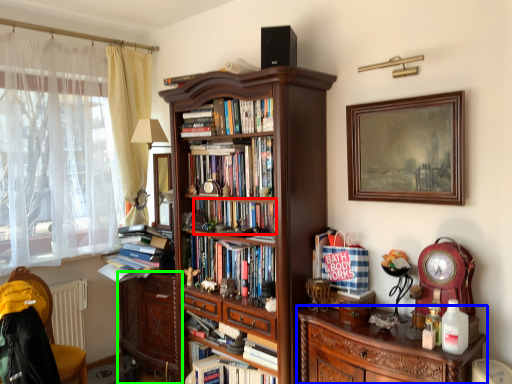
Question: Considering the real-world distances, which object is closest to book (highlighted by a red box)? cabinetry (highlighted by a blue box) or chest of drawers (highlighted by a green box).

Choices:
 (A) cabinetry
 (B) chest of drawers

Answer: (A)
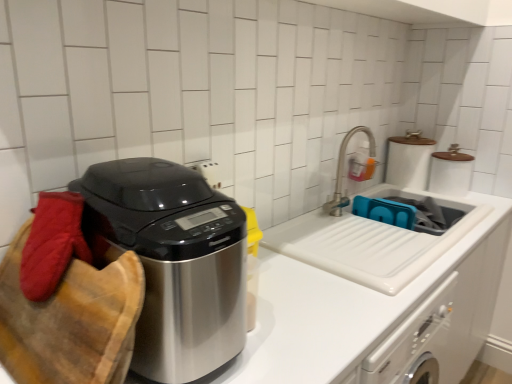
Question: From the image's perspective, is white glossy sink at center on blue plastic sink at center?

Choices:
 (A) no
 (B) yes

Answer: (A)

Question: From a real-world perspective, does white glossy sink at center stand above blue plastic sink at center?

Choices:
 (A) yes
 (B) no

Answer: (B)

Question: Is white glossy sink at center oriented away from blue plastic sink at center?

Choices:
 (A) no
 (B) yes

Answer: (A)

Question: Is white glossy sink at center far away from blue plastic sink at center?

Choices:
 (A) no
 (B) yes

Answer: (A)

Question: Is the surface of white glossy sink at center in direct contact with blue plastic sink at center?

Choices:
 (A) yes
 (B) no

Answer: (B)

Question: From a real-world perspective, is white glossy sink at center positioned above or below blue plastic sink at center?

Choices:
 (A) above
 (B) below

Answer: (B)

Question: Is white glossy sink at center inside or outside of blue plastic sink at center?

Choices:
 (A) inside
 (B) outside

Answer: (B)

Question: Is white glossy sink at center bigger or smaller than blue plastic sink at center?

Choices:
 (A) big
 (B) small

Answer: (A)

Question: Considering the positions of white glossy sink at center and blue plastic sink at center in the image, is white glossy sink at center taller or shorter than blue plastic sink at center?

Choices:
 (A) short
 (B) tall

Answer: (B)

Question: From their relative heights in the image, would you say white glossy sink at center is taller or shorter than polished stainless steel appliance at left?

Choices:
 (A) short
 (B) tall

Answer: (B)

Question: Considering their positions, is white glossy sink at center located in front of or behind polished stainless steel appliance at left?

Choices:
 (A) front
 (B) behind

Answer: (B)

Question: From the image's perspective, is white glossy sink at center positioned above or below polished stainless steel appliance at left?

Choices:
 (A) above
 (B) below

Answer: (B)

Question: Is white glossy sink at center to the left or to the right of polished stainless steel appliance at left in the image?

Choices:
 (A) left
 (B) right

Answer: (B)

Question: Do you think brushed metal faucet at upper right is within blue plastic sink at center, or outside of it?

Choices:
 (A) outside
 (B) inside

Answer: (A)

Question: From a real-world perspective, relative to blue plastic sink at center, is brushed metal faucet at upper right vertically above or below?

Choices:
 (A) above
 (B) below

Answer: (A)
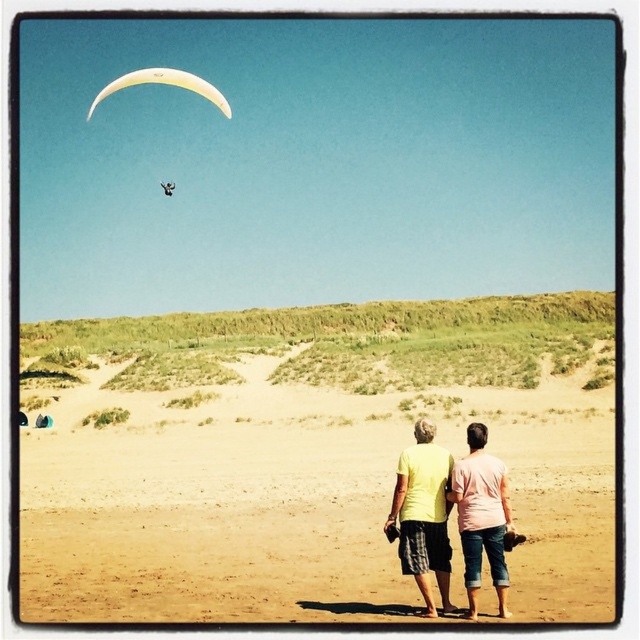
Is sandy yellow beach at center positioned at the back of yellow matte shirt at center?

No, it is not.

Can you confirm if sandy yellow beach at center is shorter than yellow matte shirt at center?

In fact, sandy yellow beach at center may be taller than yellow matte shirt at center.

You are a GUI agent. You are given a task and a screenshot of the screen. Output one action in this format:
    pyautogui.click(x=<x>, y=<y>)
    Task: Click on the sandy yellow beach at center
    This screenshot has height=640, width=640.
    Given the screenshot: What is the action you would take?
    pyautogui.click(x=305, y=454)

Which is above, sandy yellow beach at center or yellow fabric parachute at upper center?

yellow fabric parachute at upper center is above.

Who is positioned more to the left, sandy yellow beach at center or yellow fabric parachute at upper center?

yellow fabric parachute at upper center is more to the left.

Identify the location of sandy yellow beach at center. (305, 454).

Locate an element on the screen. sandy yellow beach at center is located at coordinates (305, 454).

Does yellow matte shirt at center appear on the right side of yellow fabric parachute at upper center?

Indeed, yellow matte shirt at center is positioned on the right side of yellow fabric parachute at upper center.

Which is more to the right, yellow matte shirt at center or yellow fabric parachute at upper center?

yellow matte shirt at center is more to the right.

The width and height of the screenshot is (640, 640). What do you see at coordinates (481, 515) in the screenshot?
I see `yellow matte shirt at center` at bounding box center [481, 515].

At what (x,y) coordinates should I click in order to perform the action: click on yellow matte shirt at center. Please return your answer as a coordinate pair (x, y). The height and width of the screenshot is (640, 640). Looking at the image, I should click on (481, 515).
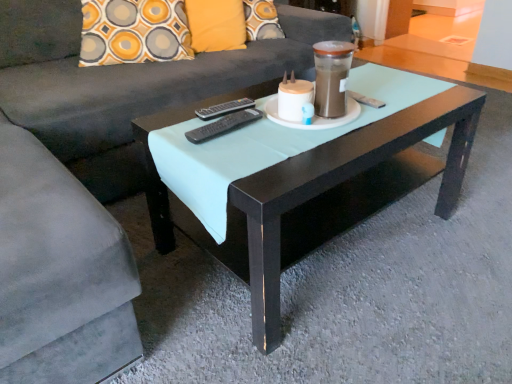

#####

* _Required action_: Please reproduce the whole listing above word for word, leaving out the pictures.

* _Result_:
Question: Considering the real-world distances, which object is closest to book (highlighted by a red box)? cabinetry (highlighted by a blue box) or chest of drawers (highlighted by a green box).

Choices:
 (A) cabinetry
 (B) chest of drawers

Answer: (A)
Question: From the image's perspective, is white glossy sink at center on blue plastic sink at center?

Choices:
 (A) no
 (B) yes

Answer: (A)

Question: From a real-world perspective, does white glossy sink at center stand above blue plastic sink at center?

Choices:
 (A) yes
 (B) no

Answer: (B)

Question: Is white glossy sink at center oriented away from blue plastic sink at center?

Choices:
 (A) no
 (B) yes

Answer: (A)

Question: Is white glossy sink at center far away from blue plastic sink at center?

Choices:
 (A) no
 (B) yes

Answer: (A)

Question: Is the surface of white glossy sink at center in direct contact with blue plastic sink at center?

Choices:
 (A) yes
 (B) no

Answer: (B)

Question: From a real-world perspective, is white glossy sink at center positioned above or below blue plastic sink at center?

Choices:
 (A) above
 (B) below

Answer: (B)

Question: Is white glossy sink at center inside or outside of blue plastic sink at center?

Choices:
 (A) inside
 (B) outside

Answer: (B)

Question: Is white glossy sink at center bigger or smaller than blue plastic sink at center?

Choices:
 (A) big
 (B) small

Answer: (A)

Question: Considering the positions of white glossy sink at center and blue plastic sink at center in the image, is white glossy sink at center taller or shorter than blue plastic sink at center?

Choices:
 (A) short
 (B) tall

Answer: (B)

Question: From their relative heights in the image, would you say white glossy sink at center is taller or shorter than polished stainless steel appliance at left?

Choices:
 (A) short
 (B) tall

Answer: (B)

Question: Considering their positions, is white glossy sink at center located in front of or behind polished stainless steel appliance at left?

Choices:
 (A) front
 (B) behind

Answer: (B)

Question: From the image's perspective, is white glossy sink at center positioned above or below polished stainless steel appliance at left?

Choices:
 (A) above
 (B) below

Answer: (B)

Question: Is white glossy sink at center to the left or to the right of polished stainless steel appliance at left in the image?

Choices:
 (A) left
 (B) right

Answer: (B)

Question: Do you think brushed metal faucet at upper right is within blue plastic sink at center, or outside of it?

Choices:
 (A) outside
 (B) inside

Answer: (A)

Question: From a real-world perspective, relative to blue plastic sink at center, is brushed metal faucet at upper right vertically above or below?

Choices:
 (A) above
 (B) below

Answer: (A)
Is sandy yellow beach at center positioned at the back of yellow matte shirt at center?

No, it is not.

Can you confirm if sandy yellow beach at center is shorter than yellow matte shirt at center?

In fact, sandy yellow beach at center may be taller than yellow matte shirt at center.

You are a GUI agent. You are given a task and a screenshot of the screen. Output one action in this format:
    pyautogui.click(x=<x>, y=<y>)
    Task: Click on the sandy yellow beach at center
    This screenshot has height=640, width=640.
    Given the screenshot: What is the action you would take?
    pyautogui.click(x=305, y=454)

Which is above, sandy yellow beach at center or yellow fabric parachute at upper center?

yellow fabric parachute at upper center is above.

Who is positioned more to the left, sandy yellow beach at center or yellow fabric parachute at upper center?

yellow fabric parachute at upper center is more to the left.

Identify the location of sandy yellow beach at center. (305, 454).

Locate an element on the screen. sandy yellow beach at center is located at coordinates (305, 454).

Does yellow matte shirt at center appear on the right side of yellow fabric parachute at upper center?

Indeed, yellow matte shirt at center is positioned on the right side of yellow fabric parachute at upper center.

Which is more to the right, yellow matte shirt at center or yellow fabric parachute at upper center?

yellow matte shirt at center is more to the right.

The width and height of the screenshot is (640, 640). What do you see at coordinates (481, 515) in the screenshot?
I see `yellow matte shirt at center` at bounding box center [481, 515].

At what (x,y) coordinates should I click in order to perform the action: click on yellow matte shirt at center. Please return your answer as a coordinate pair (x, y). The height and width of the screenshot is (640, 640). Looking at the image, I should click on (481, 515).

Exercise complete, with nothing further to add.